*** Block opens ***

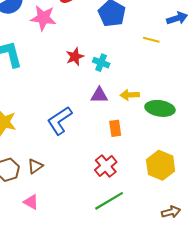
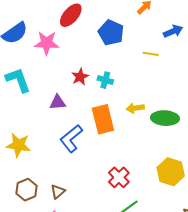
purple triangle: (99, 95) -> (58, 102), moved
orange rectangle: (115, 128) -> (103, 119), moved, size x1.8
brown triangle: (35, 166) -> (58, 192), moved

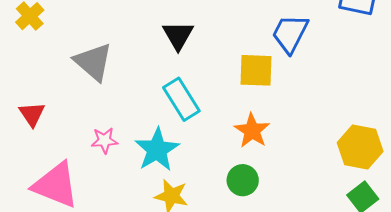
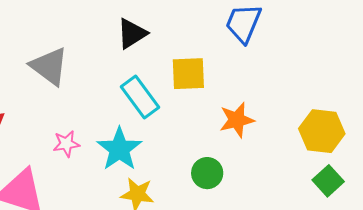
black triangle: (178, 35) -> (132, 34), turned 32
yellow square: (256, 70) -> (188, 74), moved
orange star: (252, 131) -> (237, 120), moved, turned 30

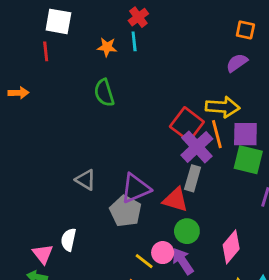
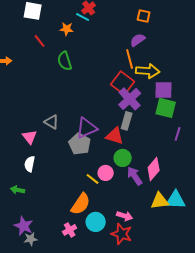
orange square: (245, 30) -> (144, 16), moved
cyan line: (134, 41) -> (83, 17), moved, turned -56
red line: (46, 51) -> (40, 41), moved, turned -32
purple semicircle: (237, 63) -> (138, 40), moved
orange line: (217, 134) -> (130, 59), moved
white semicircle: (68, 240) -> (30, 164), moved
pink triangle: (43, 254) -> (30, 137), moved
purple arrow: (183, 261) -> (135, 176), moved

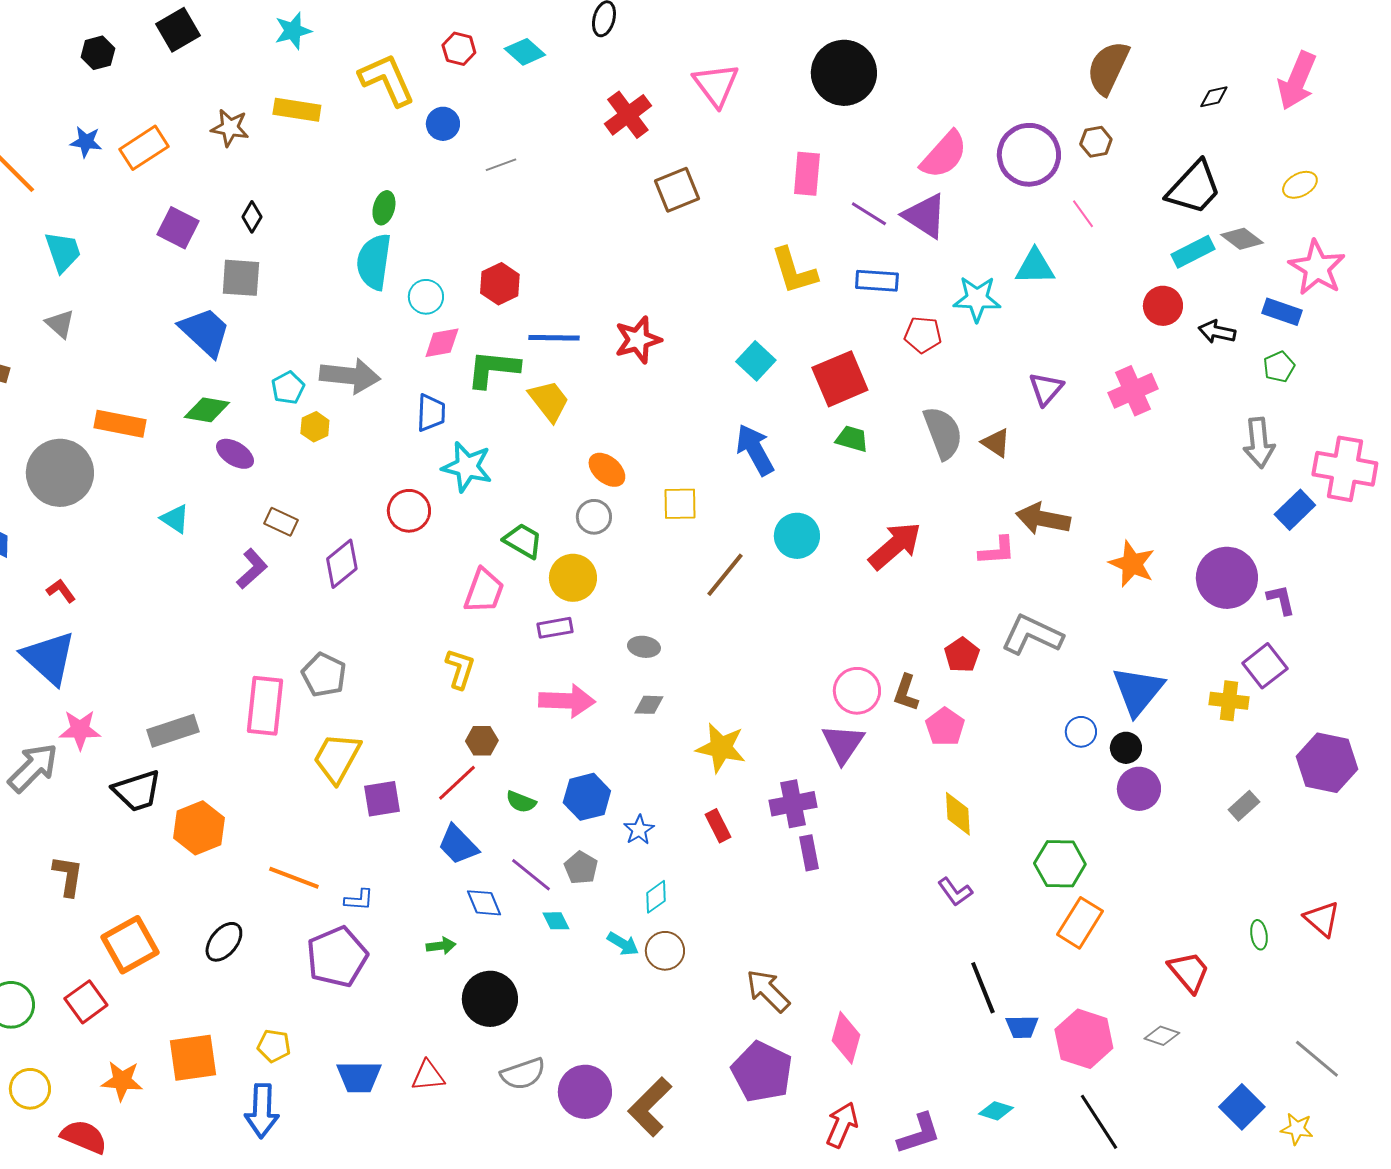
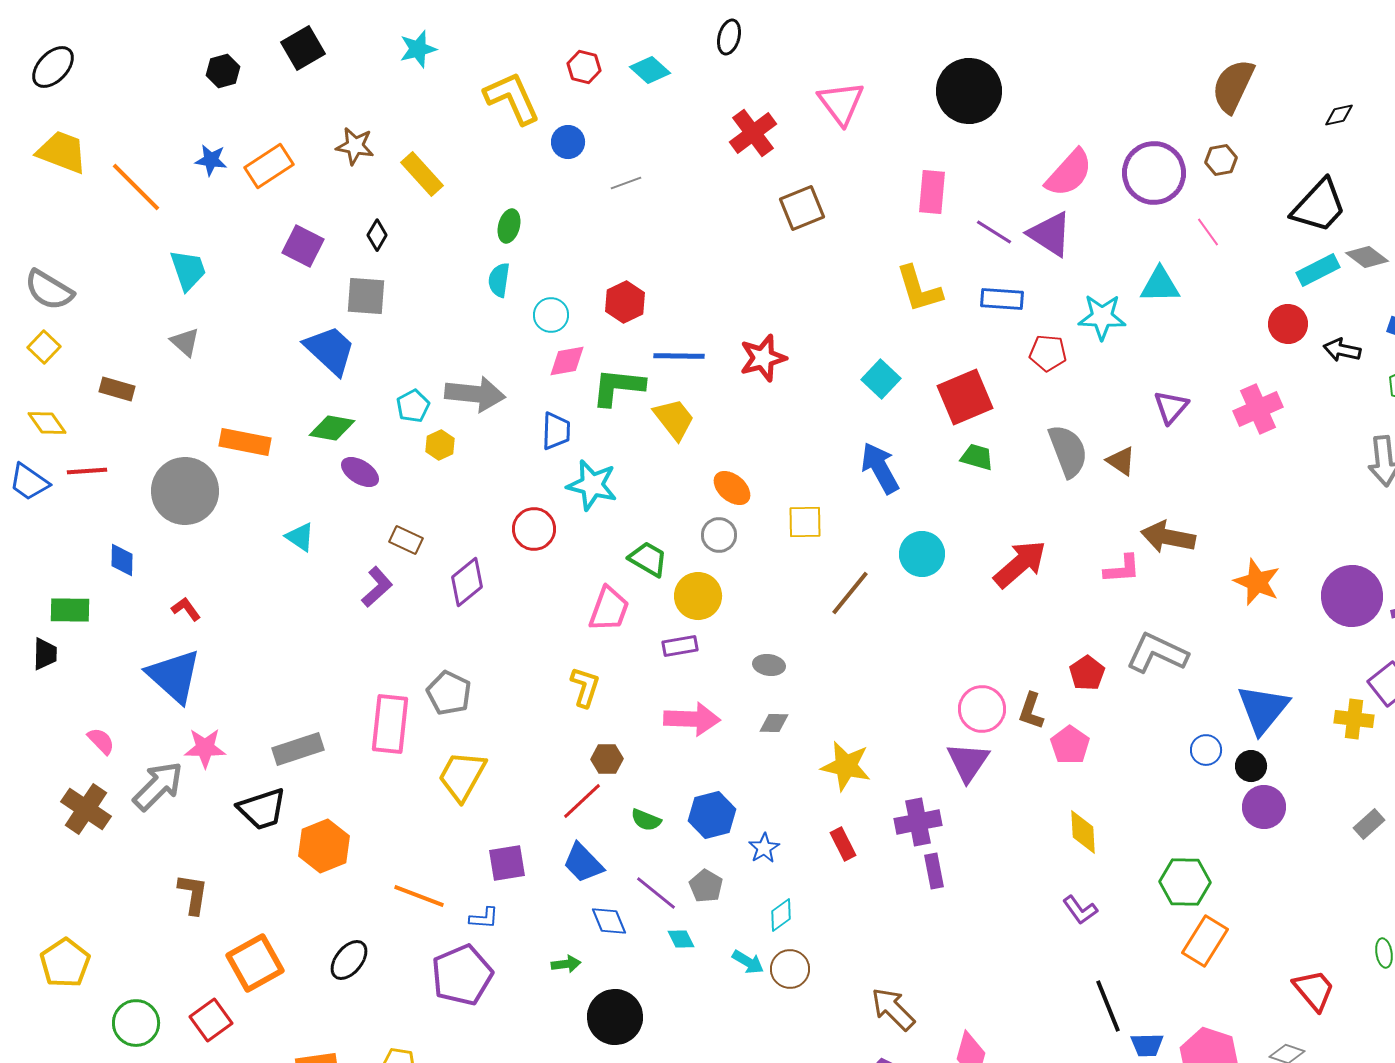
yellow rectangle: (297, 110) -> (422, 174), moved, turned 39
cyan semicircle: (374, 262) -> (499, 280), size x0.6
purple square: (382, 799) -> (507, 863), moved

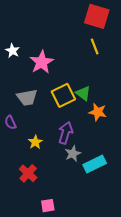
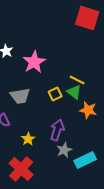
yellow line: (95, 47) -> (77, 80), moved, turned -42
yellow square: (63, 95) -> (55, 94), size x0.6
red cross: (28, 173) -> (21, 169), size x1.4

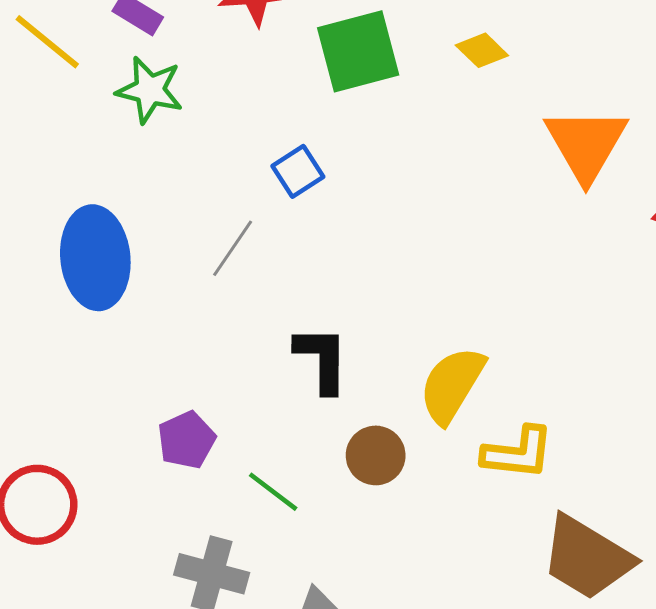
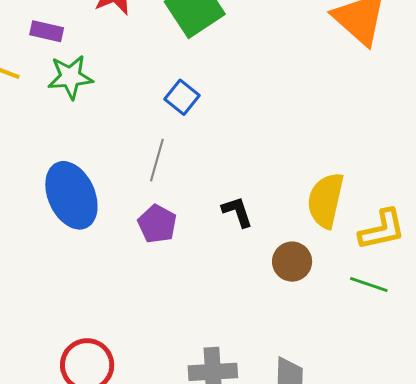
black L-shape: (322, 359) -> (237, 212), size x0.7
purple pentagon: (187, 440) -> (157, 224), moved
green line: (273, 492) -> (369, 284), moved

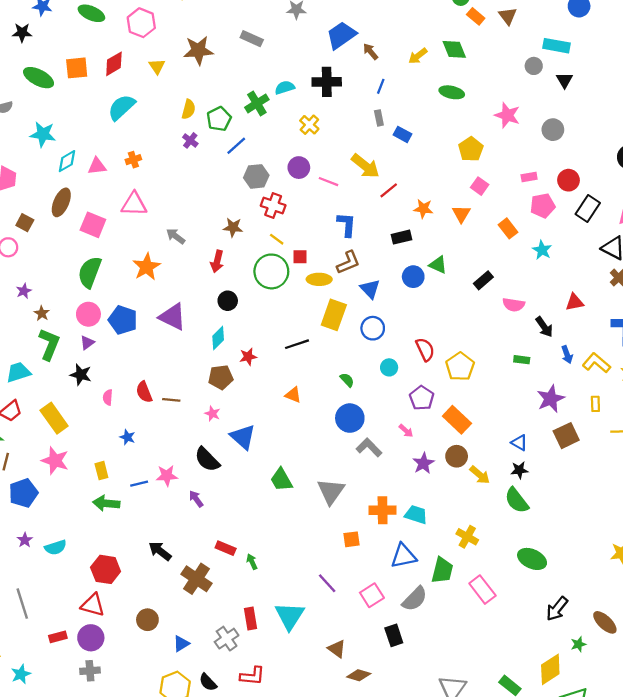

*** Block closes ***

Exercise details >> Go back to the entries above and restate word for word every line from the first through the one that contains "red line: (46, 51)", leaving the pictures behind.

Response area >>
purple triangle: (99, 95) -> (58, 102), moved
orange rectangle: (115, 128) -> (103, 119), moved, size x1.8
brown triangle: (35, 166) -> (58, 192), moved

black triangle: (178, 35) -> (132, 34), turned 32
yellow square: (256, 70) -> (188, 74), moved
orange star: (252, 131) -> (237, 120), moved, turned 30

orange square: (245, 30) -> (144, 16), moved
cyan line: (134, 41) -> (83, 17), moved, turned -56
red line: (46, 51) -> (40, 41), moved, turned -32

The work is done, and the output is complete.